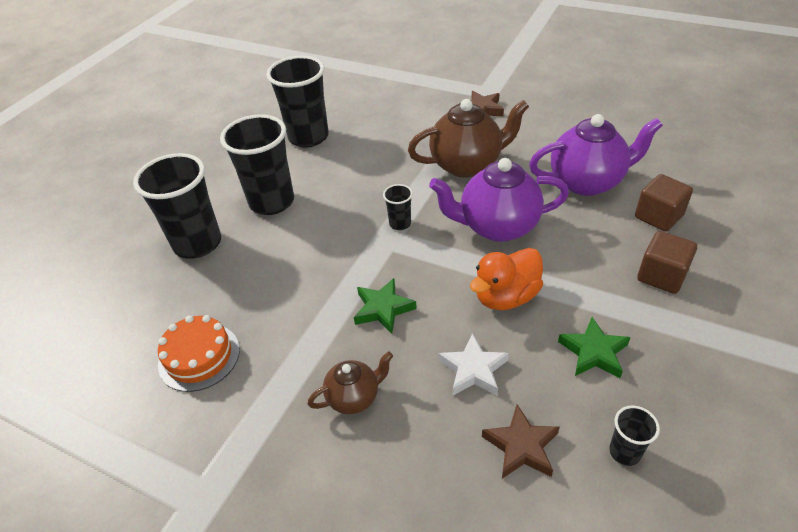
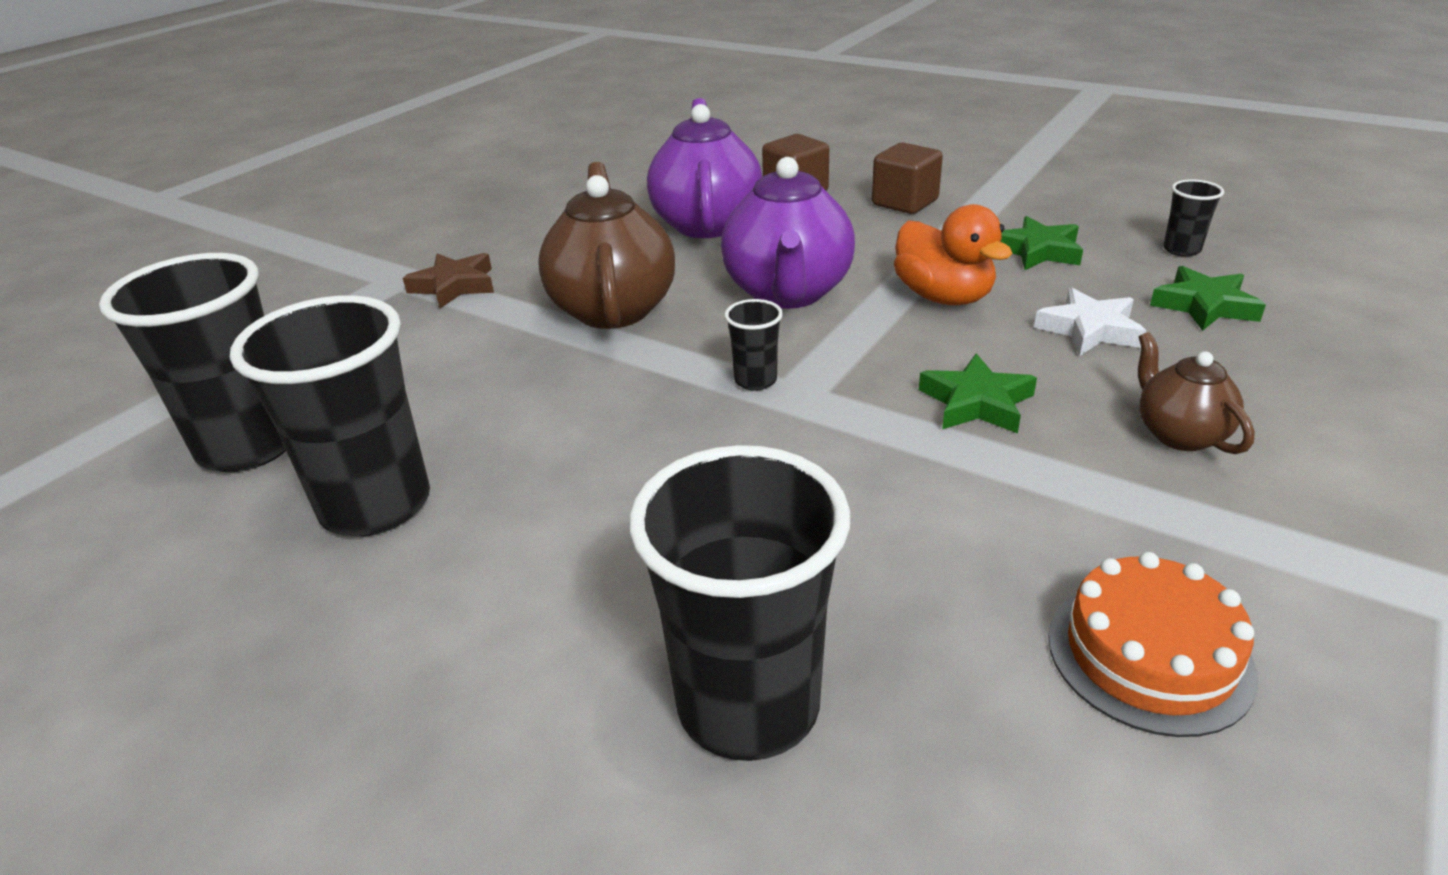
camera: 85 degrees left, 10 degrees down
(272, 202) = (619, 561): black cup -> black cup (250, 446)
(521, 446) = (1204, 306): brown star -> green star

■ **EXERCISE GOAL**
Transcribe the data verbatim. No picture belongs in the result.

■ **PROBLEM SOLUTION**
camera: 85 degrees left, 10 degrees down
(272, 202) = (619, 561): black cup -> black cup (250, 446)
(521, 446) = (1204, 306): brown star -> green star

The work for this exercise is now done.